Output the data exactly, with every line intact.

## start Records shown

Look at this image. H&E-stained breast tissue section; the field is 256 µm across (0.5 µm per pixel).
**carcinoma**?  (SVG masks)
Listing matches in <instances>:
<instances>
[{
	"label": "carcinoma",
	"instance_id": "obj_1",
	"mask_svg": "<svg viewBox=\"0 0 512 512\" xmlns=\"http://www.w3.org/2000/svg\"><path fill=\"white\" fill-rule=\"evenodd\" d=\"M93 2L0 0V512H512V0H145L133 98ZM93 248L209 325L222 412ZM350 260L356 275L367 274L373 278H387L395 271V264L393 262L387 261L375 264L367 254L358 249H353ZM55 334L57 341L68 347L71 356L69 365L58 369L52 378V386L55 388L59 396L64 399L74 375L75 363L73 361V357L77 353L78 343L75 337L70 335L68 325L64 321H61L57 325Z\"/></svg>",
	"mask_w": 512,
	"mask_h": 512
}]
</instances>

## end Records shown

● **Completed task**
Look at this image. H&E-stained breast tissue section; the field is 256 µm across (0.5 µm per pixel).
**carcinoma**?  (SVG masks)
Listing matches in <instances>:
<instances>
[{
	"label": "carcinoma",
	"instance_id": "obj_1",
	"mask_svg": "<svg viewBox=\"0 0 512 512\" xmlns=\"http://www.w3.org/2000/svg\"><path fill=\"white\" fill-rule=\"evenodd\" d=\"M93 2L0 0V512H512V0H145L133 98ZM93 248L209 325L222 412ZM350 260L356 275L367 274L373 278H387L395 271V264L393 262L387 261L375 264L367 254L358 249H353ZM55 334L57 341L68 347L71 356L69 365L58 369L52 378V386L55 388L59 396L64 399L74 375L75 363L73 361V357L77 353L78 343L75 337L70 335L68 325L64 321H61L57 325Z\"/></svg>",
	"mask_w": 512,
	"mask_h": 512
}]
</instances>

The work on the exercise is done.